Records for the exercise: Begin
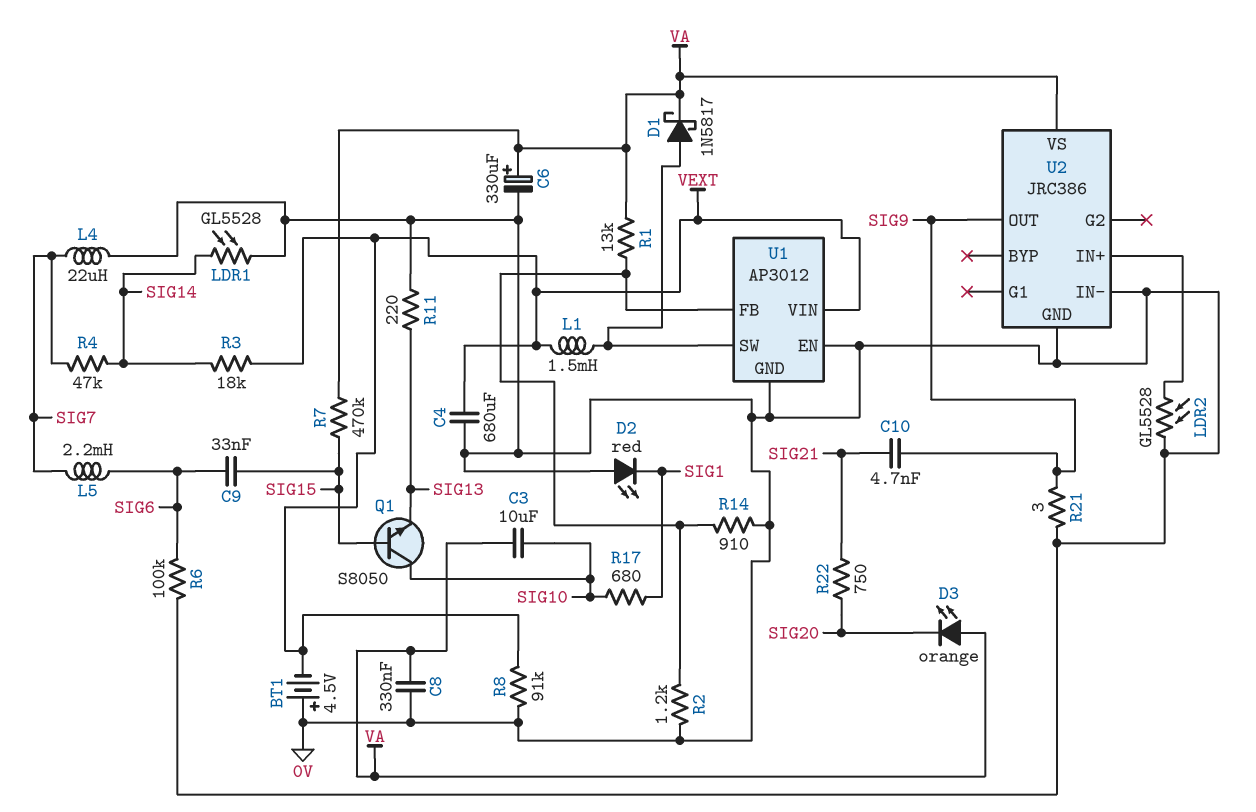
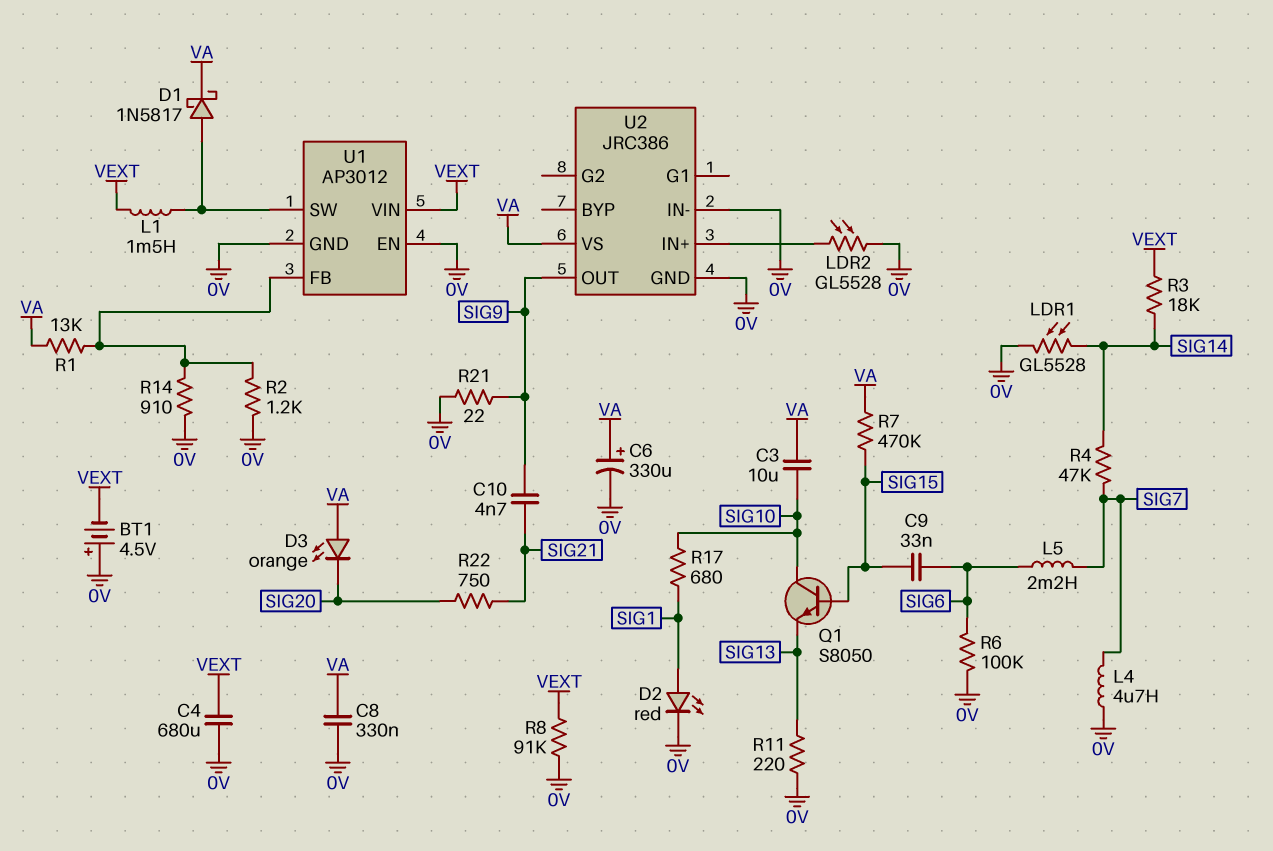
D2: LED red (A 0V, K SIG1) -> LED red (A SIG1, K 0V)
L4: 22uH (0V, SIG7) -> 4.7uH (0V, SIG7)
R21: 3 (0V, SIG9) -> 22 (0V, SIG9)

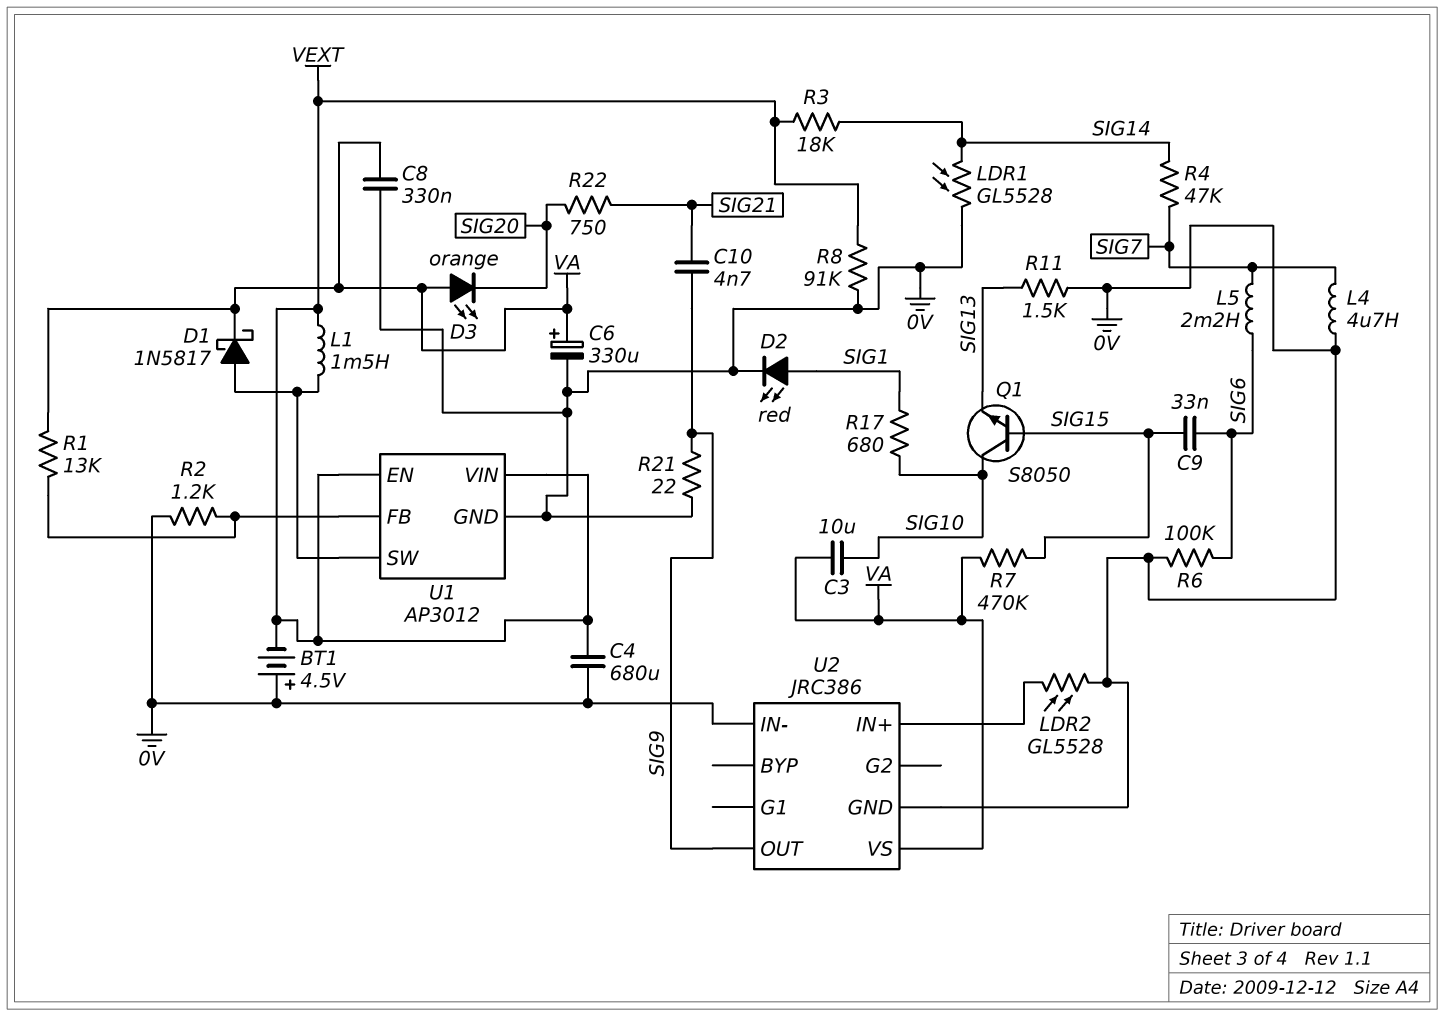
R11: 220 (0V, SIG13) -> 1.5k (0V, SIG13)
R14: 910 (0V, U1/FB) -> none
U1 pin EN: 0V -> VEXT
Records for the exercise: End
* **Your goal**
Print each record exactly as it stands, skipping the pictures.

* **Expected output**
D2: LED red (A 0V, K SIG1) -> LED red (A SIG1, K 0V)
L4: 22uH (0V, SIG7) -> 4.7uH (0V, SIG7)
R21: 3 (0V, SIG9) -> 22 (0V, SIG9)

R11: 220 (0V, SIG13) -> 1.5k (0V, SIG13)
R14: 910 (0V, U1/FB) -> none
U1 pin EN: 0V -> VEXT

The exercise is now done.